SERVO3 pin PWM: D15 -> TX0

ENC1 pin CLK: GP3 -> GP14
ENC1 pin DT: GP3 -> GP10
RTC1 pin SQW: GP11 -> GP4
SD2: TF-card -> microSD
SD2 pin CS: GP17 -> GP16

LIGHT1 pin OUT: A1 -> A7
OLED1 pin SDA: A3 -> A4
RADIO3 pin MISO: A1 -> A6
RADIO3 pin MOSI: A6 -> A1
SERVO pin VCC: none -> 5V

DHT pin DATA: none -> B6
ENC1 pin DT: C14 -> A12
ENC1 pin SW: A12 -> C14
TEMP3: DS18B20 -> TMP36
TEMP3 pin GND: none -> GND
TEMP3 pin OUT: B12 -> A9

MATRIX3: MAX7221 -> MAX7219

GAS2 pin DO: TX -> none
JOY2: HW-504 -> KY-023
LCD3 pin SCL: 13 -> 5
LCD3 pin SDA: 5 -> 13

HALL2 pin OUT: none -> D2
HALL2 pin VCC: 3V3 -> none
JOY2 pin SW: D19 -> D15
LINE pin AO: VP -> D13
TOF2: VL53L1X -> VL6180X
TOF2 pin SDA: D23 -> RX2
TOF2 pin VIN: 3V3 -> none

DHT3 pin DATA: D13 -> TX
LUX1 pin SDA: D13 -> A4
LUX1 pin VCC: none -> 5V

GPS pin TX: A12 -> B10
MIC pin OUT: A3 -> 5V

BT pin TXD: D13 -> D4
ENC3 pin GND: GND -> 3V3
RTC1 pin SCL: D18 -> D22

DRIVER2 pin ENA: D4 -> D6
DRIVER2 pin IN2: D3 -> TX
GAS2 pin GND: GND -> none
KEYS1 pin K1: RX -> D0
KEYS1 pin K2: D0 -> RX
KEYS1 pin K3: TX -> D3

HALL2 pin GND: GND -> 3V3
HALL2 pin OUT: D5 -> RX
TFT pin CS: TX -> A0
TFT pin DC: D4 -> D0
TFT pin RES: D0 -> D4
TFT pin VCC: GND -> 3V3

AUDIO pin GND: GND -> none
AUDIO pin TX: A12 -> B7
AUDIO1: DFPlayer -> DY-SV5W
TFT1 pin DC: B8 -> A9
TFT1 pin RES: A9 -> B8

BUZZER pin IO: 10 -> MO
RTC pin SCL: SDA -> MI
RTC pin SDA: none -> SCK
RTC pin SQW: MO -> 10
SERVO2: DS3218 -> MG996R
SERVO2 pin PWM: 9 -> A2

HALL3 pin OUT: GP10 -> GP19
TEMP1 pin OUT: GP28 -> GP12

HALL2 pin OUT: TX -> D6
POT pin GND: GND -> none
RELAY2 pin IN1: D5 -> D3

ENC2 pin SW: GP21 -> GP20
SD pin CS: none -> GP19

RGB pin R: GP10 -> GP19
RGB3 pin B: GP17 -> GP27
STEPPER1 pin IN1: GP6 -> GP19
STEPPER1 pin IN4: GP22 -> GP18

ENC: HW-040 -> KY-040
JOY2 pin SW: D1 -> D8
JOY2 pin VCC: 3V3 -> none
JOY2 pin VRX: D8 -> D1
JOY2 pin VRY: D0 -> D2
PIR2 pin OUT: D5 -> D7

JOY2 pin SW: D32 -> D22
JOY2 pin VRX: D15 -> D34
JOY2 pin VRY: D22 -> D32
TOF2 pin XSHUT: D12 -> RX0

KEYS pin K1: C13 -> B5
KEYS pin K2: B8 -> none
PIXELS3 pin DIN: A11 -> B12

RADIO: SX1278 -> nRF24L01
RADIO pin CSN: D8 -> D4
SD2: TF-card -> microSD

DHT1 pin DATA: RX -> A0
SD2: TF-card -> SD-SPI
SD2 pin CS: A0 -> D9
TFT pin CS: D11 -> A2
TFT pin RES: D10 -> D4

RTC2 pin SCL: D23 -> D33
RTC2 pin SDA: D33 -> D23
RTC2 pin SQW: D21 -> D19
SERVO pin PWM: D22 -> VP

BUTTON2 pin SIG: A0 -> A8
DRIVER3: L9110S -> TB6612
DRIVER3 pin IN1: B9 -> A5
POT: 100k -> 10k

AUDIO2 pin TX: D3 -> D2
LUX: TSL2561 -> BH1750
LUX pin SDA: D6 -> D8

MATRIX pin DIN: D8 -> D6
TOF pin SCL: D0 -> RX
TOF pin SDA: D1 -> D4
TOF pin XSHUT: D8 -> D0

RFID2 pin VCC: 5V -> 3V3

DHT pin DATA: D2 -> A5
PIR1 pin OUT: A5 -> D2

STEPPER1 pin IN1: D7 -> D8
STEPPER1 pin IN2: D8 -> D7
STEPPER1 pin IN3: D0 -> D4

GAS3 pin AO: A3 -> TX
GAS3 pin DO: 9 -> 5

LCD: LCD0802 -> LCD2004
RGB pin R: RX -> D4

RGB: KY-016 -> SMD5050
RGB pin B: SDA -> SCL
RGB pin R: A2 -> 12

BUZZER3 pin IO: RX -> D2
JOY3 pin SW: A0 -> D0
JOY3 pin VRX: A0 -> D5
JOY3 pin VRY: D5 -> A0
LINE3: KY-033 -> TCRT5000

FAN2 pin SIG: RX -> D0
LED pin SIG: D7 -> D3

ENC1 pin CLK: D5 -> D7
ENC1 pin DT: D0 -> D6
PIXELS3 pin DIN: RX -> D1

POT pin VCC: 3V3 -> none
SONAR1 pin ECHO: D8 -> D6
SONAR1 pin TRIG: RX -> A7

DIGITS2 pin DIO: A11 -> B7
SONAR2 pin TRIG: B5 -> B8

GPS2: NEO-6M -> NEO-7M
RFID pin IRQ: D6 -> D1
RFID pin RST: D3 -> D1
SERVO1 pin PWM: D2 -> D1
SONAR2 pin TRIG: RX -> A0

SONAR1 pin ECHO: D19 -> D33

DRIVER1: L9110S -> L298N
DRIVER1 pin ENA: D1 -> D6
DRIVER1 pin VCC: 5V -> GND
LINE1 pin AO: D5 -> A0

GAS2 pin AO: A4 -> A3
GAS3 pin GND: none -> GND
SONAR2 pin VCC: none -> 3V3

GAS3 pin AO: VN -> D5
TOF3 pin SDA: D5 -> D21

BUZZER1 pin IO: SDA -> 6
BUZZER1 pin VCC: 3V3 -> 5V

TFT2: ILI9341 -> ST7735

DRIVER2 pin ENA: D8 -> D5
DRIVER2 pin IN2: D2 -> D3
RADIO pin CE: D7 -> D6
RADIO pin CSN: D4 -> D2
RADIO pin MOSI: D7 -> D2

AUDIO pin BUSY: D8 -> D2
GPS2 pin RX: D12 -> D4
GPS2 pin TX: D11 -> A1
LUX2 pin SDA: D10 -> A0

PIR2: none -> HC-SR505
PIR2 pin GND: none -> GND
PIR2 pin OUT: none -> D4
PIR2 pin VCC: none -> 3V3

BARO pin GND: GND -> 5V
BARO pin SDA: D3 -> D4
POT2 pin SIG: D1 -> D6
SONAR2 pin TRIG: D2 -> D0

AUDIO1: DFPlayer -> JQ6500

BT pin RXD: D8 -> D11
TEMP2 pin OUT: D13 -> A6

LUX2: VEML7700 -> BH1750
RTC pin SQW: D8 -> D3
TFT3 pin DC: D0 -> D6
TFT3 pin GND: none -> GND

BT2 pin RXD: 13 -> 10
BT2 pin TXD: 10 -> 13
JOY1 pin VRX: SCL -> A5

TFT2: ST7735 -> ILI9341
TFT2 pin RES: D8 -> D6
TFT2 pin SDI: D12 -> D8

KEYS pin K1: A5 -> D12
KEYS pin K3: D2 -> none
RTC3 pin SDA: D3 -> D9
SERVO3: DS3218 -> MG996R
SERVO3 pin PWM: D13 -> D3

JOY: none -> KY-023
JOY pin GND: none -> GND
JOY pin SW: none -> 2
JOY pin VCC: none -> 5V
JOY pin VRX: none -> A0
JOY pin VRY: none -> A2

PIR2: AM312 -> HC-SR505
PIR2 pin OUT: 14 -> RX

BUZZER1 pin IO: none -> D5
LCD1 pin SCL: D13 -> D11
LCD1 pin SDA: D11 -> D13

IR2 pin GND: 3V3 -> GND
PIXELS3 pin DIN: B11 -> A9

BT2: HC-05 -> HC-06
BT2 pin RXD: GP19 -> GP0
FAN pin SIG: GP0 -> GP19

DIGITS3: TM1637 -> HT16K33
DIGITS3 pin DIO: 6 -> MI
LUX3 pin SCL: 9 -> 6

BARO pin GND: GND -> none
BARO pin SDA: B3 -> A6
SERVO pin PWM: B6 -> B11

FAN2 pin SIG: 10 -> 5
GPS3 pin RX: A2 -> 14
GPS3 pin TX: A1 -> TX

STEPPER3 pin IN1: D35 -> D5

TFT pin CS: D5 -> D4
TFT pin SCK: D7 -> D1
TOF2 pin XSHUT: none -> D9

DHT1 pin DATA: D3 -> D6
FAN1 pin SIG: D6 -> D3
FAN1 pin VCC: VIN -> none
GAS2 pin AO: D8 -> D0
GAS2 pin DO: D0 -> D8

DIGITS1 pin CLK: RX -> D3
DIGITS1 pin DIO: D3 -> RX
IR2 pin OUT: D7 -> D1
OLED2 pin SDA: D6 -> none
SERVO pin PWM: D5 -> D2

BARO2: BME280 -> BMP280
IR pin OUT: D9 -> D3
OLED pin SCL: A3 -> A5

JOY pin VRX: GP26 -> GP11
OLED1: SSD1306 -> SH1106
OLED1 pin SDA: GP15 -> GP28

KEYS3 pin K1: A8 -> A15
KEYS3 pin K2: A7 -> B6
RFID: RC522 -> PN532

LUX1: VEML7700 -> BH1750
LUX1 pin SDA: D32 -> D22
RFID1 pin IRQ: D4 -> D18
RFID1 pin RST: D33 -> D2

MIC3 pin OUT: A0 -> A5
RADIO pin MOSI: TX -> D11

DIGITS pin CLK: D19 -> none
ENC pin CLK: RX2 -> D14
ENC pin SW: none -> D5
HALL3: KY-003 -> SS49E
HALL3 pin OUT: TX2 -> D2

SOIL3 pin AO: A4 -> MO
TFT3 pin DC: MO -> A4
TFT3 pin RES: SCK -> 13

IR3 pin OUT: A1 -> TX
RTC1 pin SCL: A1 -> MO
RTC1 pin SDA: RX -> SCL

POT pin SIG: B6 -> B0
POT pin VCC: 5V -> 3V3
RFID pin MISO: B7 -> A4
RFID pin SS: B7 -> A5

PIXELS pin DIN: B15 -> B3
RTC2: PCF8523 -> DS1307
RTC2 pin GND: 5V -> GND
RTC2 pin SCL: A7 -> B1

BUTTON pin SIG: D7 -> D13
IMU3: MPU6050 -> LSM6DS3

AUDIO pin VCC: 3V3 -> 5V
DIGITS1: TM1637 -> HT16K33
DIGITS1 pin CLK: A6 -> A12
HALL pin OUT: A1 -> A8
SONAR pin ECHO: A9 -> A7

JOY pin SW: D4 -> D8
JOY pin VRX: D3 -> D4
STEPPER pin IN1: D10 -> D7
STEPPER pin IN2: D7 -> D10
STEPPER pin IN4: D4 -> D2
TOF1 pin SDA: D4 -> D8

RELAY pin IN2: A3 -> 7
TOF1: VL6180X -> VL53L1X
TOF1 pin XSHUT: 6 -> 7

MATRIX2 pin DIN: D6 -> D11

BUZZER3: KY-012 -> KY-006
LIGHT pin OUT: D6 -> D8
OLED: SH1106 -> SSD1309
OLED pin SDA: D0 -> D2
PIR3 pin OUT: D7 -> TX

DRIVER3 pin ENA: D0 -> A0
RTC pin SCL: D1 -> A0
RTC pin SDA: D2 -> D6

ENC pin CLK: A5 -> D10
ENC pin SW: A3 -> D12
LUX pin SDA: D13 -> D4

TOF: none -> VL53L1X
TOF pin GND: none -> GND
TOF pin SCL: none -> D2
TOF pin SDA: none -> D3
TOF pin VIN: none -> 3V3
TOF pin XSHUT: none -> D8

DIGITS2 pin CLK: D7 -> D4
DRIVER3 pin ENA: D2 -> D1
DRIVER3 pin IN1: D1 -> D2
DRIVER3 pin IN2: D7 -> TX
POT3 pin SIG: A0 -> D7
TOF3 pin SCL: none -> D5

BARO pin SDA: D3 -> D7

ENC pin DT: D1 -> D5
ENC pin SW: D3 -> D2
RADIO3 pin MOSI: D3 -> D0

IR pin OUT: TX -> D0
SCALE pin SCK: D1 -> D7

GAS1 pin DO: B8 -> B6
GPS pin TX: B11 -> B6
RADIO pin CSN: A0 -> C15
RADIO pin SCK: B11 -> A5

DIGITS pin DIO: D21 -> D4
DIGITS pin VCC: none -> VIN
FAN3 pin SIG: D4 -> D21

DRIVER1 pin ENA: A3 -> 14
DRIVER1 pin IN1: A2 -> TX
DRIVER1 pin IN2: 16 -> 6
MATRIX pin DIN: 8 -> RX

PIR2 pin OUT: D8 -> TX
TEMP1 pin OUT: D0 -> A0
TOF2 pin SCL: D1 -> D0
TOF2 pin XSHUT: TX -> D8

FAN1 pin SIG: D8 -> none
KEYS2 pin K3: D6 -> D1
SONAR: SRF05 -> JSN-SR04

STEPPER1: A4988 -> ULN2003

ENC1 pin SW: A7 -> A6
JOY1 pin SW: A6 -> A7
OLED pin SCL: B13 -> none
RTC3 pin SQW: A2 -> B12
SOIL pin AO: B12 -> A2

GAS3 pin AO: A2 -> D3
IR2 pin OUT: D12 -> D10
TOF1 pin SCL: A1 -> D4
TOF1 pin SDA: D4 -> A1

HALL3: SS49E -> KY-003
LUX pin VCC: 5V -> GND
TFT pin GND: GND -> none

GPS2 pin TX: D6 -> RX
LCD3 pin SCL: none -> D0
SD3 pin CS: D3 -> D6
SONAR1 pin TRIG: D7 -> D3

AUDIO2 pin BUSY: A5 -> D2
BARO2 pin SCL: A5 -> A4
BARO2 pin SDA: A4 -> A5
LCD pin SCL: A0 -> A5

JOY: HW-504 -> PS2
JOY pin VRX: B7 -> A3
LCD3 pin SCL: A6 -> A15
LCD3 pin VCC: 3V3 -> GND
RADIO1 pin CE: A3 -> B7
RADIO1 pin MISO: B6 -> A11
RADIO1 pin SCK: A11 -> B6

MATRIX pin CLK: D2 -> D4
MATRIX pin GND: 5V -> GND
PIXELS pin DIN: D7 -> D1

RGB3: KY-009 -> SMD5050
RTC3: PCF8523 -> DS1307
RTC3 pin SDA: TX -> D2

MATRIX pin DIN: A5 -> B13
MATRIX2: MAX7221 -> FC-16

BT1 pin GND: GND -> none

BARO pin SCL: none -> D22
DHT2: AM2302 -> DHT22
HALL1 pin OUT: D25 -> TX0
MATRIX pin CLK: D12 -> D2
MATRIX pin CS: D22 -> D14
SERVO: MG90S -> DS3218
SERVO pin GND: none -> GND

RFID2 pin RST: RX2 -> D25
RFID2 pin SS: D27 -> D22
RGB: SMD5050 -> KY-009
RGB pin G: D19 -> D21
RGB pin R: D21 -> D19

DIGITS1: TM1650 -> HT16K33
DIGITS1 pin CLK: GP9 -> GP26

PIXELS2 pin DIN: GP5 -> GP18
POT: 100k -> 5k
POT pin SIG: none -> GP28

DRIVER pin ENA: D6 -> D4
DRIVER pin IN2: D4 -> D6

WHAT TO DO:
Where the listing above has a line with "JOY: none -> KY-023", start there, and output every line exactly through the line with "JOY pin VRX: GP26 -> GP11", which is also included.

ANSWER:
JOY: none -> KY-023
JOY pin GND: none -> GND
JOY pin SW: none -> 2
JOY pin VCC: none -> 5V
JOY pin VRX: none -> A0
JOY pin VRY: none -> A2

PIR2: AM312 -> HC-SR505
PIR2 pin OUT: 14 -> RX

BUZZER1 pin IO: none -> D5
LCD1 pin SCL: D13 -> D11
LCD1 pin SDA: D11 -> D13

IR2 pin GND: 3V3 -> GND
PIXELS3 pin DIN: B11 -> A9

BT2: HC-05 -> HC-06
BT2 pin RXD: GP19 -> GP0
FAN pin SIG: GP0 -> GP19

DIGITS3: TM1637 -> HT16K33
DIGITS3 pin DIO: 6 -> MI
LUX3 pin SCL: 9 -> 6

BARO pin GND: GND -> none
BARO pin SDA: B3 -> A6
SERVO pin PWM: B6 -> B11

FAN2 pin SIG: 10 -> 5
GPS3 pin RX: A2 -> 14
GPS3 pin TX: A1 -> TX

STEPPER3 pin IN1: D35 -> D5

TFT pin CS: D5 -> D4
TFT pin SCK: D7 -> D1
TOF2 pin XSHUT: none -> D9

DHT1 pin DATA: D3 -> D6
FAN1 pin SIG: D6 -> D3
FAN1 pin VCC: VIN -> none
GAS2 pin AO: D8 -> D0
GAS2 pin DO: D0 -> D8

DIGITS1 pin CLK: RX -> D3
DIGITS1 pin DIO: D3 -> RX
IR2 pin OUT: D7 -> D1
OLED2 pin SDA: D6 -> none
SERVO pin PWM: D5 -> D2

BARO2: BME280 -> BMP280
IR pin OUT: D9 -> D3
OLED pin SCL: A3 -> A5

JOY pin VRX: GP26 -> GP11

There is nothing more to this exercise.